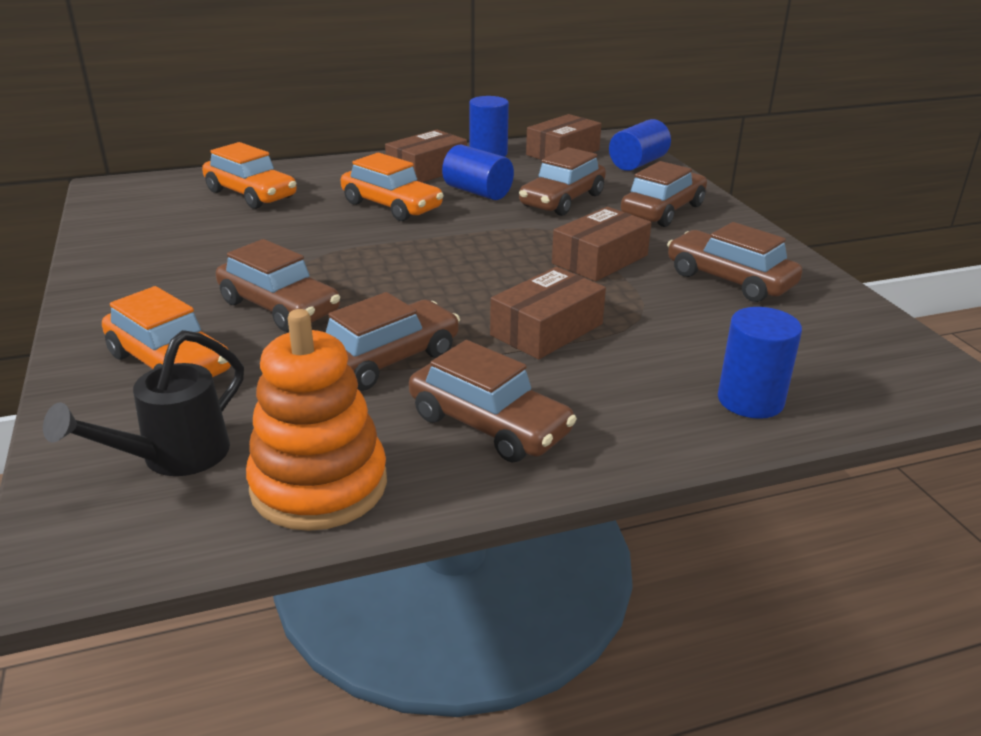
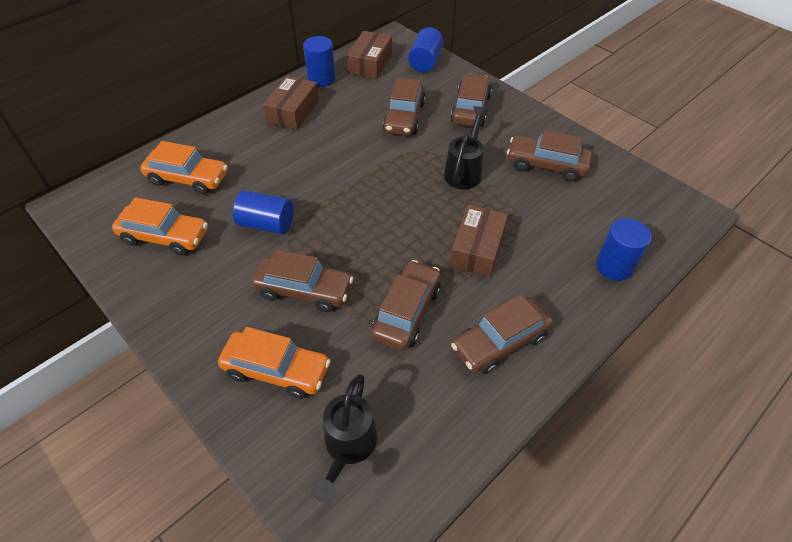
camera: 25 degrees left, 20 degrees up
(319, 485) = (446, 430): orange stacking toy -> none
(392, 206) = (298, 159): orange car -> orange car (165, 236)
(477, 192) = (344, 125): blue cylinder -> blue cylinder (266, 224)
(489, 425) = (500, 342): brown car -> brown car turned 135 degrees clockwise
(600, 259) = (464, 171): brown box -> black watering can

☆ ☆ ☆ ☆

Problem to work on →
The data above should be returned in full, exactly as written, apart from its images.

Answer box →
camera: 25 degrees left, 20 degrees up
(319, 485) = (446, 430): orange stacking toy -> none
(392, 206) = (298, 159): orange car -> orange car (165, 236)
(477, 192) = (344, 125): blue cylinder -> blue cylinder (266, 224)
(489, 425) = (500, 342): brown car -> brown car turned 135 degrees clockwise
(600, 259) = (464, 171): brown box -> black watering can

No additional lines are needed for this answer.